**Brief:** Look in the data below for the line that has "camera: 70 degrees left, 10 degrees down", then print exactly every line from there through the line that has "none -> black scissors [221,357,264,446]", leaving pictures out.

(Stored records)
╔══
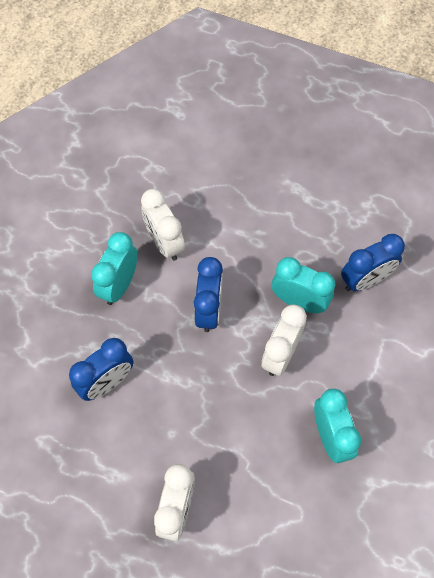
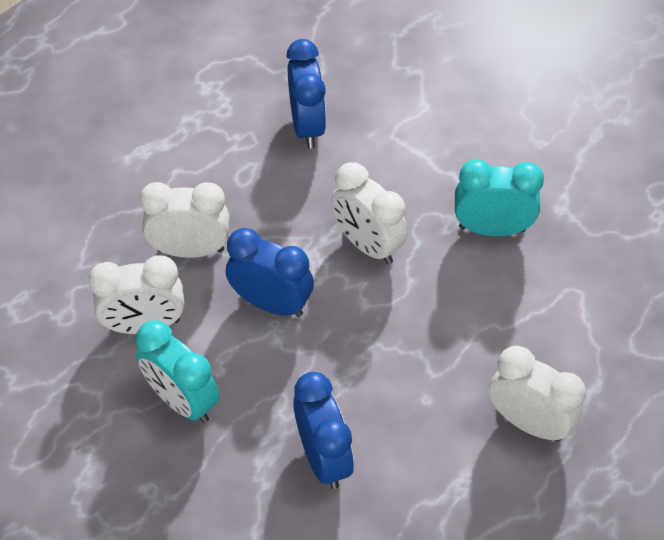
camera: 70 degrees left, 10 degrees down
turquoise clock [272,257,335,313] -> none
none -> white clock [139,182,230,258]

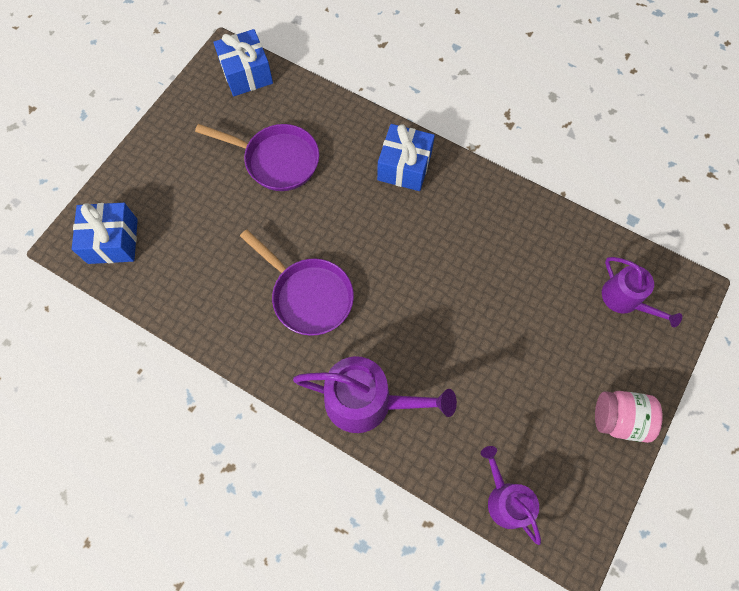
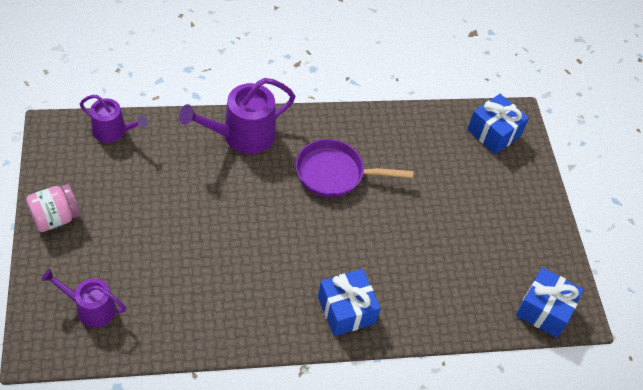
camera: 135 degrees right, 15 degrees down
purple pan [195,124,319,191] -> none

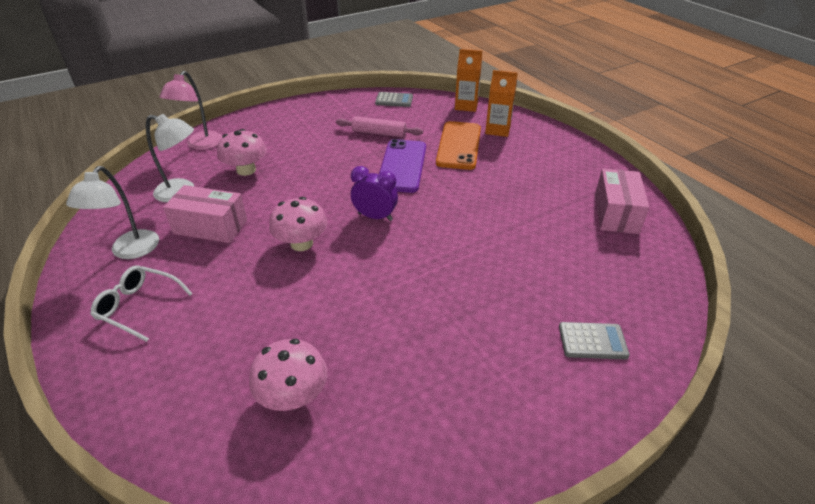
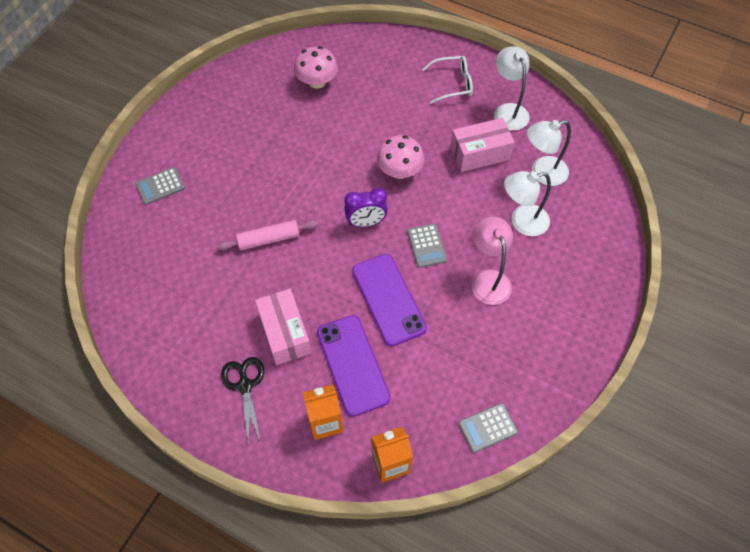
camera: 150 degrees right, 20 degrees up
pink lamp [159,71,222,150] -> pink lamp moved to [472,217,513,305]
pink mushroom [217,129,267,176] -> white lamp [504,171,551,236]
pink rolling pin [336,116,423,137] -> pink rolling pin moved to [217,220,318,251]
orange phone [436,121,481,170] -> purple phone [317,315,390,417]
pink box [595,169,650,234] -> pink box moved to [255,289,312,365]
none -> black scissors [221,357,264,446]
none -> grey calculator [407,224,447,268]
╚══
╔══
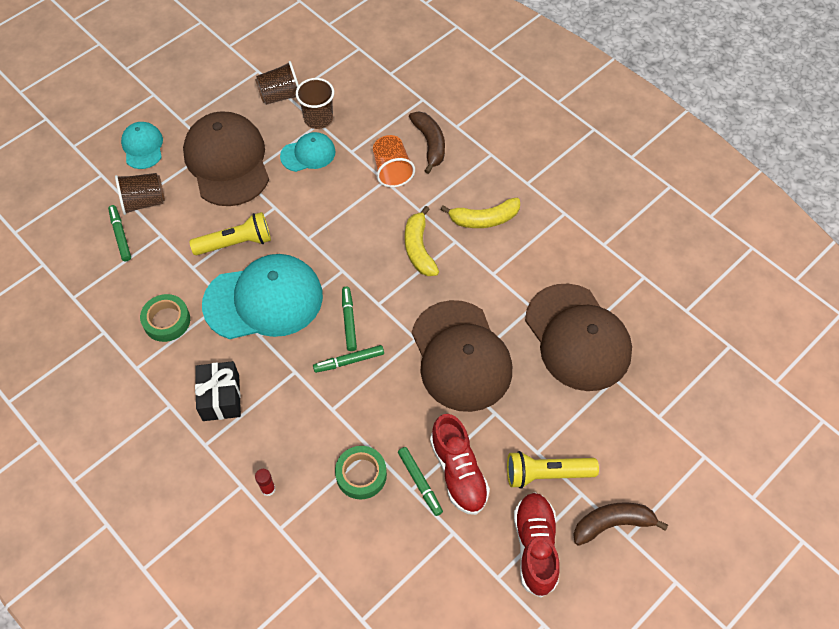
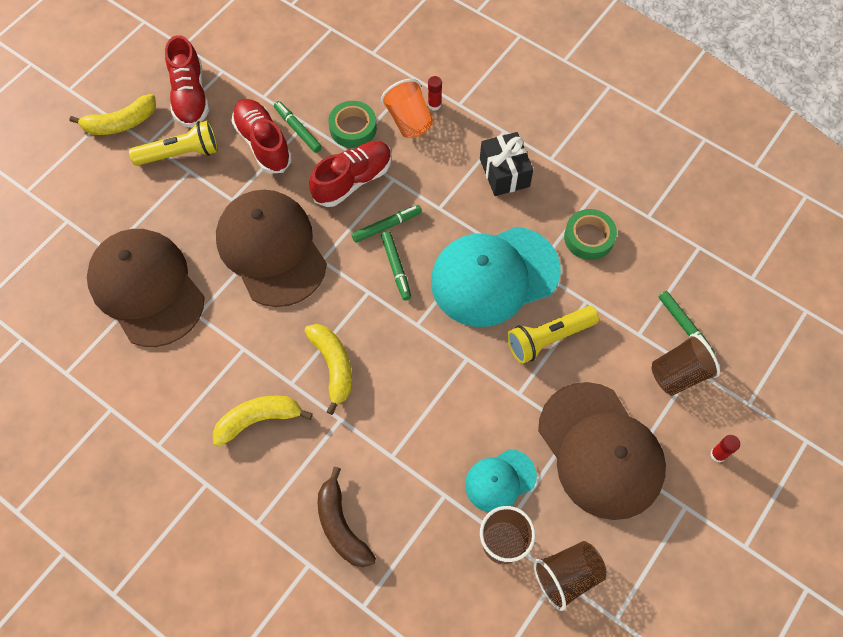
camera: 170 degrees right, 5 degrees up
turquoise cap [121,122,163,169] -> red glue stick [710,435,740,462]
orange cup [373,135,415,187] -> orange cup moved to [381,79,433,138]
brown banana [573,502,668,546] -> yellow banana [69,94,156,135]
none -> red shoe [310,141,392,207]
╚══
**Response to this exercise:**
camera: 70 degrees left, 10 degrees down
turquoise clock [272,257,335,313] -> none
none -> white clock [139,182,230,258]

camera: 135 degrees right, 15 degrees down
purple pan [195,124,319,191] -> none

camera: 150 degrees right, 20 degrees up
pink lamp [159,71,222,150] -> pink lamp moved to [472,217,513,305]
pink mushroom [217,129,267,176] -> white lamp [504,171,551,236]
pink rolling pin [336,116,423,137] -> pink rolling pin moved to [217,220,318,251]
orange phone [436,121,481,170] -> purple phone [317,315,390,417]
pink box [595,169,650,234] -> pink box moved to [255,289,312,365]
none -> black scissors [221,357,264,446]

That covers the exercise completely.